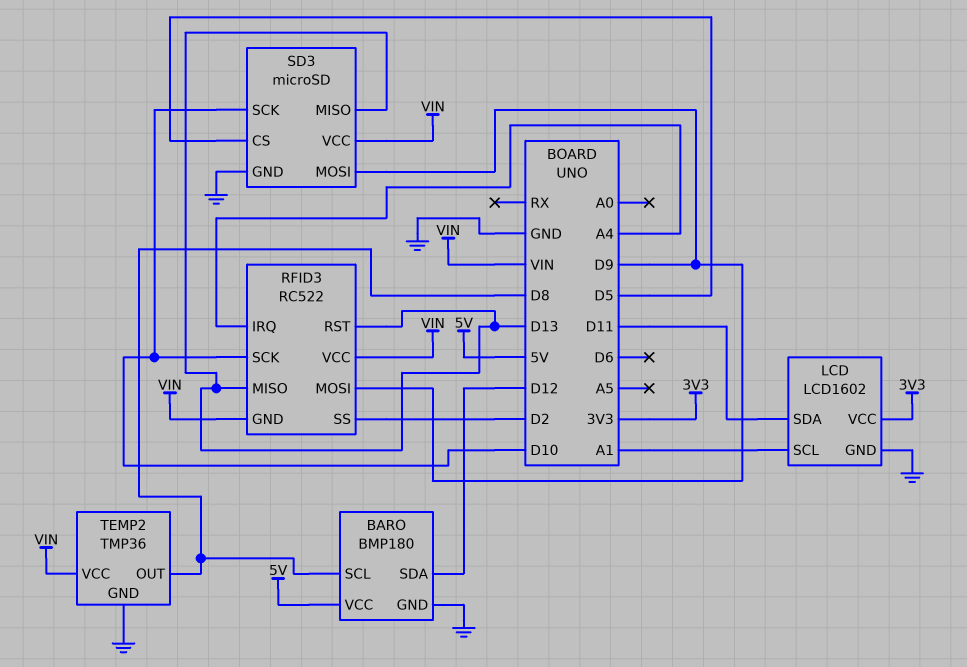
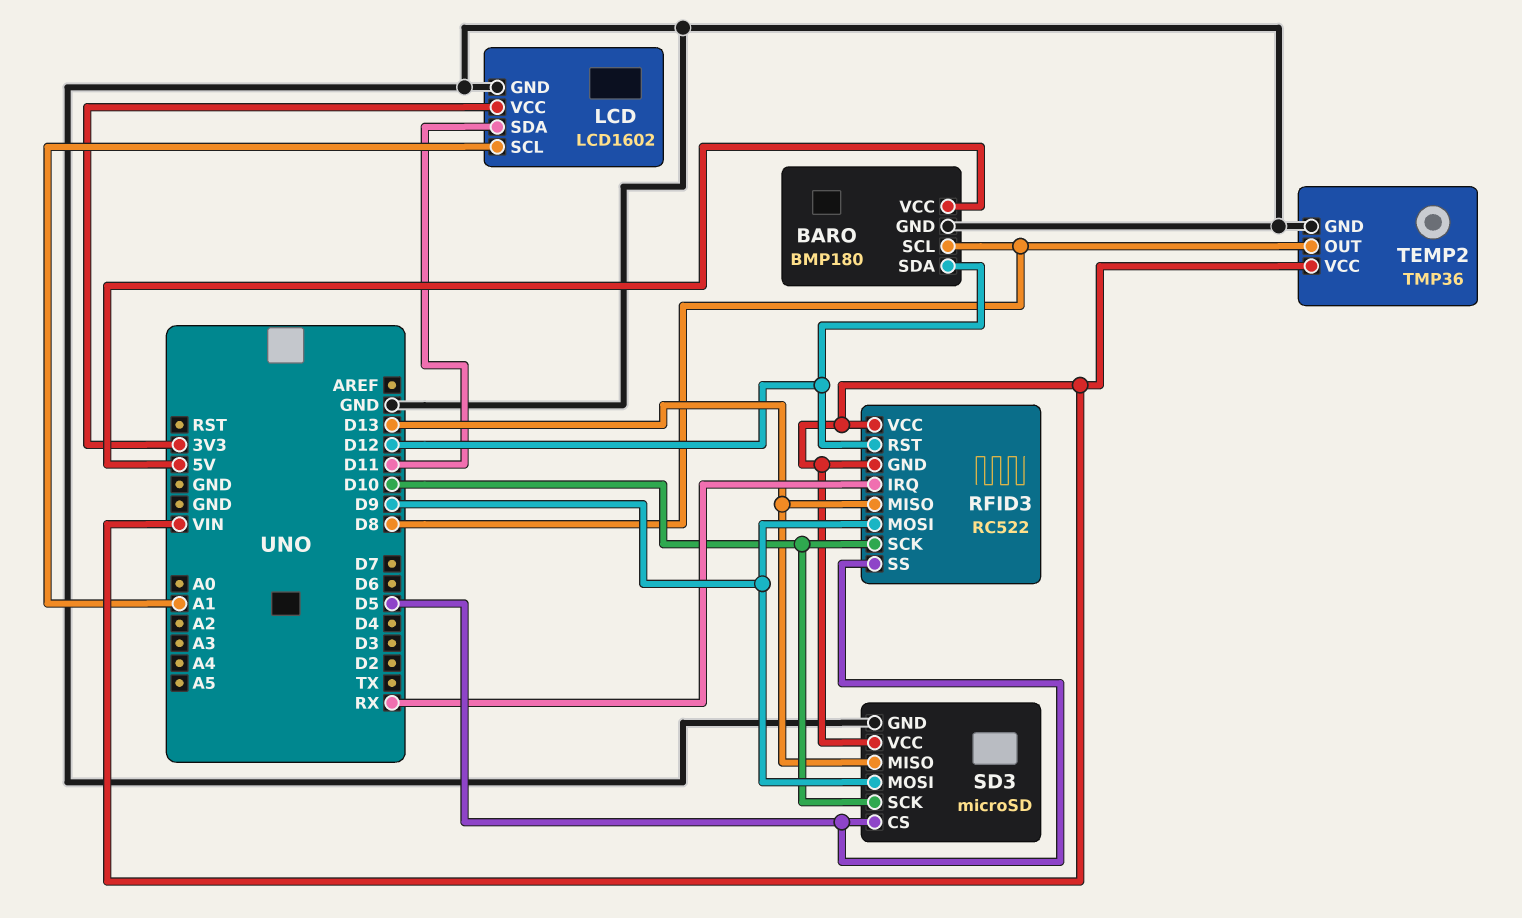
RFID3 pin IRQ: A4 -> RX
RFID3 pin RST: D13 -> D12
RFID3 pin SS: D2 -> D5

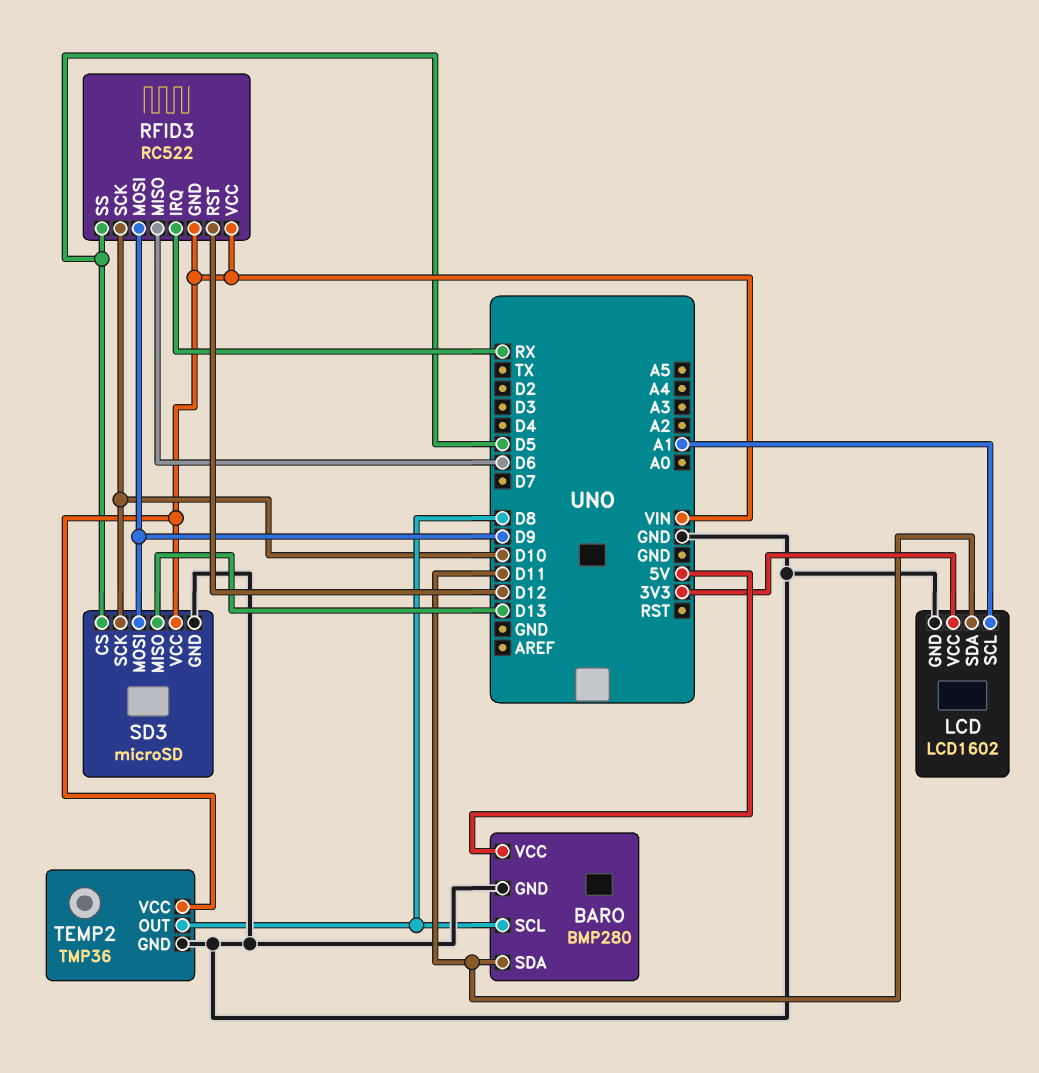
BARO: BMP180 -> BMP280
BARO pin SDA: D12 -> D11
RFID3 pin MISO: D13 -> D6

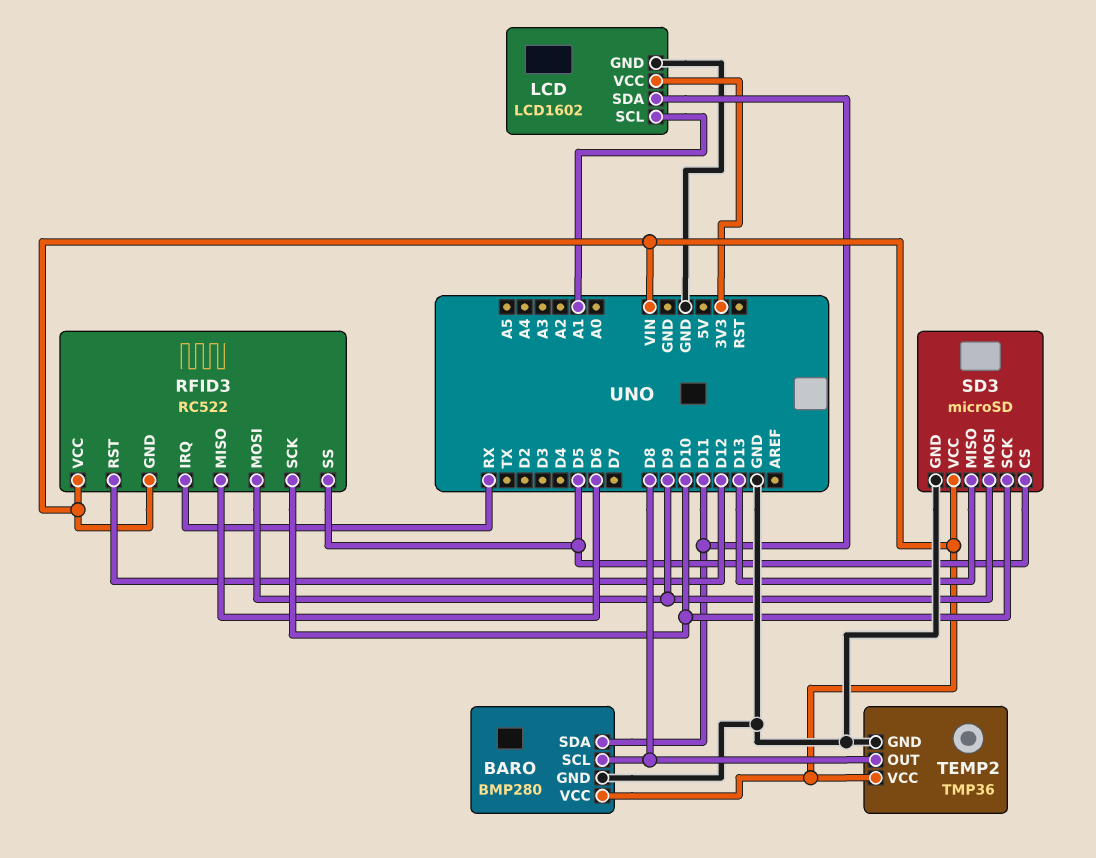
BARO pin VCC: 5V -> VIN

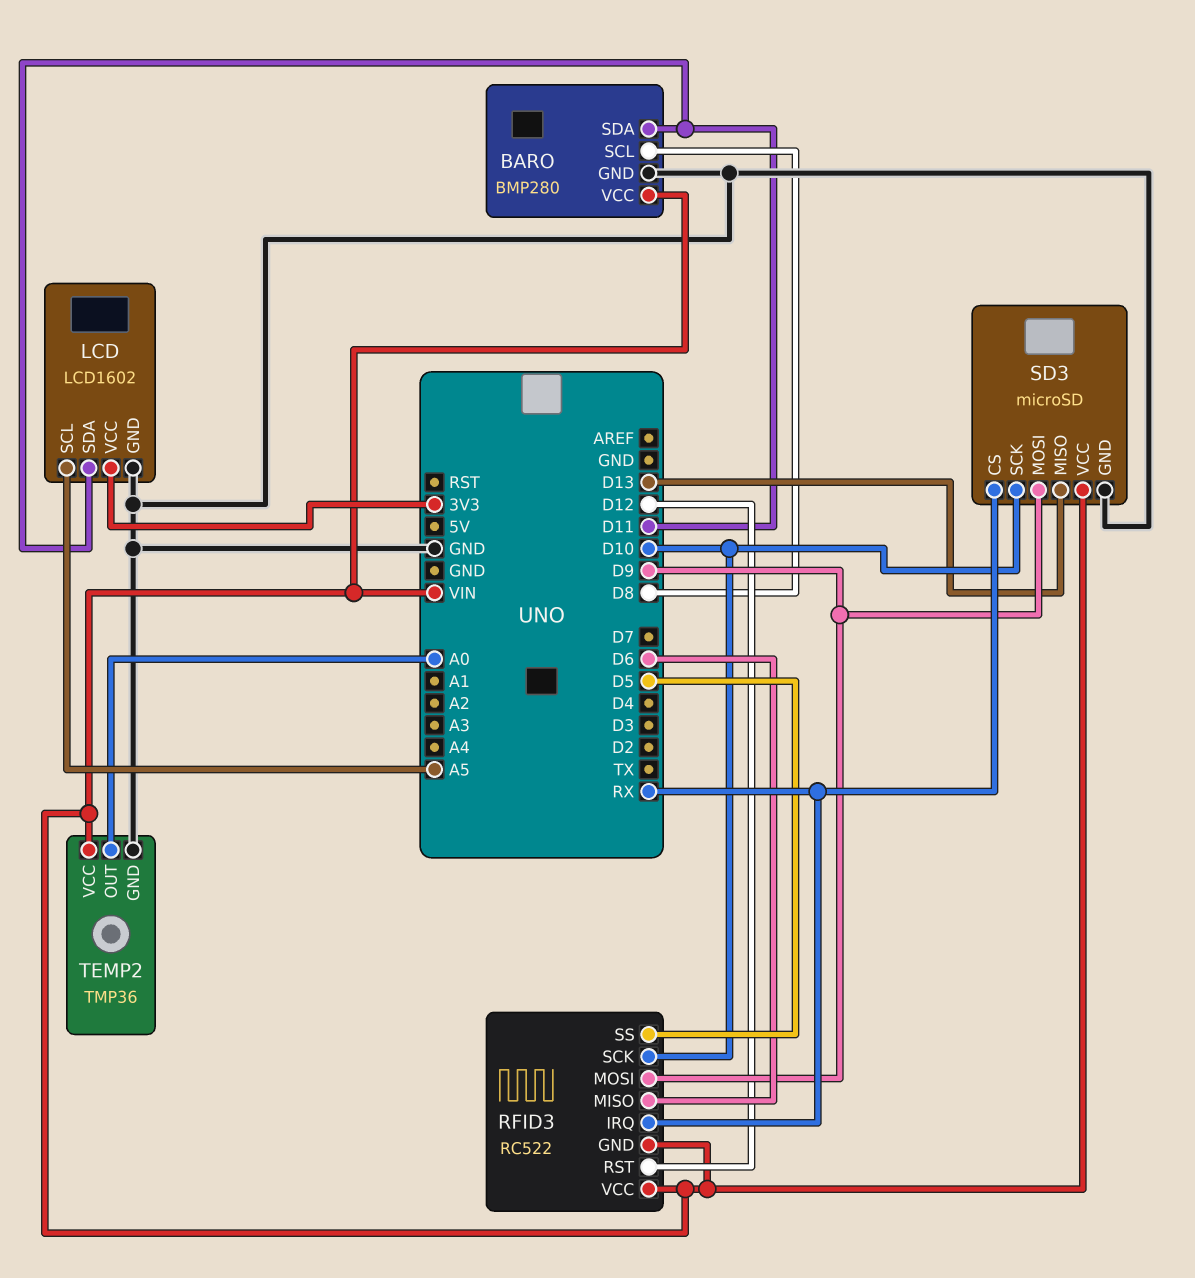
LCD pin SCL: A1 -> A5
SD3 pin CS: D5 -> RX
TEMP2 pin OUT: D8 -> A0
┄┄┄┄┄┄┄┄┄┄┄┄┄┄┄┄┄┄┄┄
Begin at the line containing "RFID3 pin RST: D13 -> D12" and copy every line through the end of the data above exactly, omitting the pictures.

- [TASK ANSWER]:
RFID3 pin RST: D13 -> D12
RFID3 pin SS: D2 -> D5

BARO: BMP180 -> BMP280
BARO pin SDA: D12 -> D11
RFID3 pin MISO: D13 -> D6

BARO pin VCC: 5V -> VIN

LCD pin SCL: A1 -> A5
SD3 pin CS: D5 -> RX
TEMP2 pin OUT: D8 -> A0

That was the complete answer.